◆ Records from a data source
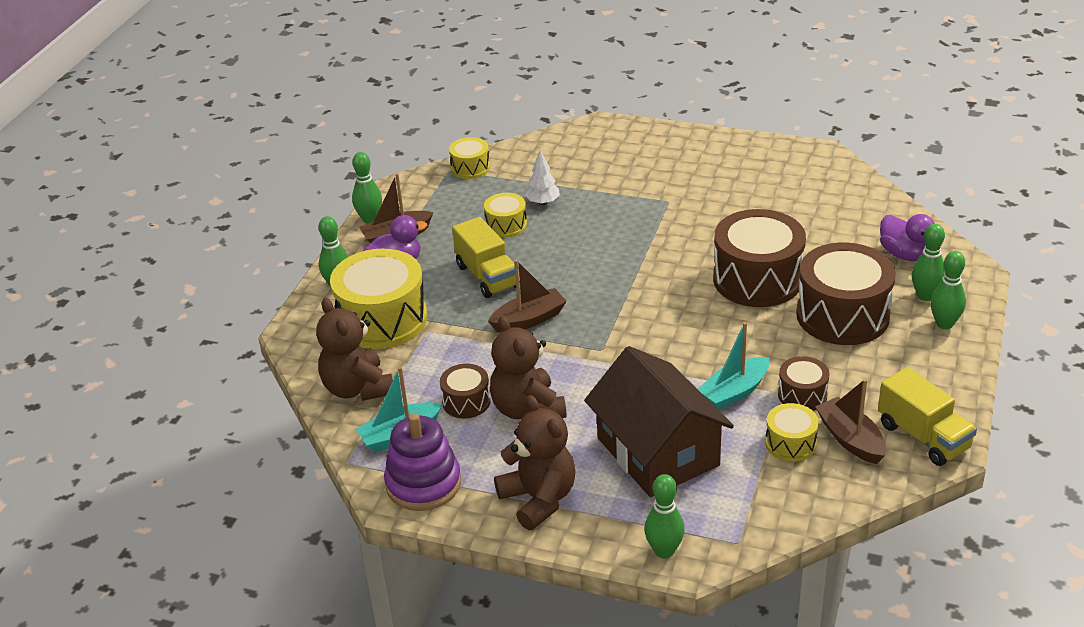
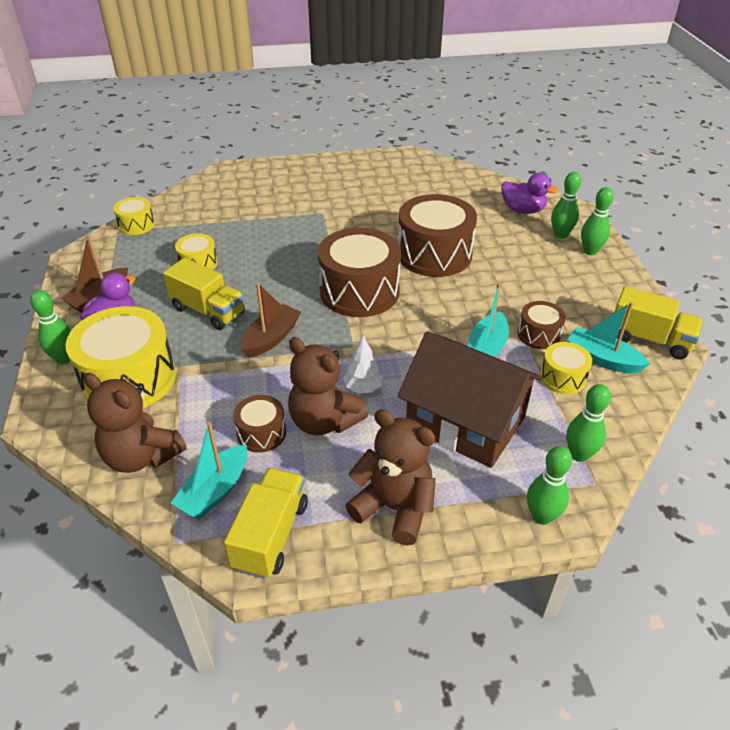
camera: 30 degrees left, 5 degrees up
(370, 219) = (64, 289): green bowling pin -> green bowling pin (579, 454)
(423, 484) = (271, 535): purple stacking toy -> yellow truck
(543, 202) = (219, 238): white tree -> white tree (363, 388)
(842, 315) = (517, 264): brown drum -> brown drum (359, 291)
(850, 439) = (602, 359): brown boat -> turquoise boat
--
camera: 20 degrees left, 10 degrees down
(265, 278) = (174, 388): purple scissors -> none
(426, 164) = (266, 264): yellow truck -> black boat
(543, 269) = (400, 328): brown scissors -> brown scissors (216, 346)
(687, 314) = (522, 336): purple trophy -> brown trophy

◆ TASK ITEM
Of all the entries above, retype exactly the lines from the line with "(265, 278) = (174, 388): purple" to the line with "(687, 314) = (522, 336): purple", both included, and no others.

◆ WRITTEN SOLUTION
(265, 278) = (174, 388): purple scissors -> none
(426, 164) = (266, 264): yellow truck -> black boat
(543, 269) = (400, 328): brown scissors -> brown scissors (216, 346)
(687, 314) = (522, 336): purple trophy -> brown trophy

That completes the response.